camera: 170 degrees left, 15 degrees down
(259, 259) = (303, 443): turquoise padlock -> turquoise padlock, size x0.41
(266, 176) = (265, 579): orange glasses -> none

Task requirements: Repeat the material in full, exactly as written.

Your solution:
camera: 170 degrees left, 15 degrees down
(259, 259) = (303, 443): turquoise padlock -> turquoise padlock, size x0.41
(266, 176) = (265, 579): orange glasses -> none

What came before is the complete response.